--- BRIEF ---
Your answer should reproduce every line of the material in which the word "grey" occurs.

---------- DATA SECTION

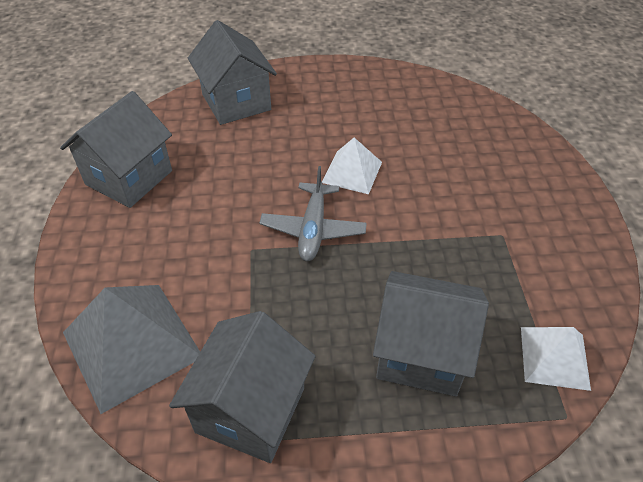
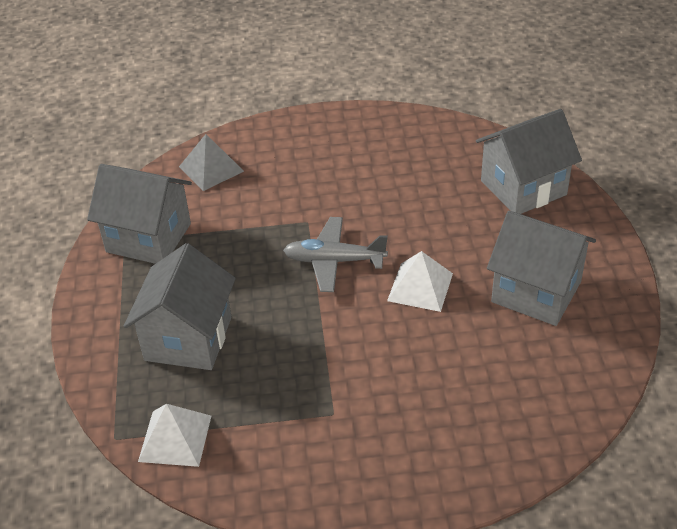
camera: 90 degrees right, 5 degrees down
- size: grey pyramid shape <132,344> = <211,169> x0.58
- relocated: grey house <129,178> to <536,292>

--------------------

--- RESULT BELOW ---
- size: grey pyramid shape <132,344> = <211,169> x0.58
- relocated: grey house <129,178> to <536,292>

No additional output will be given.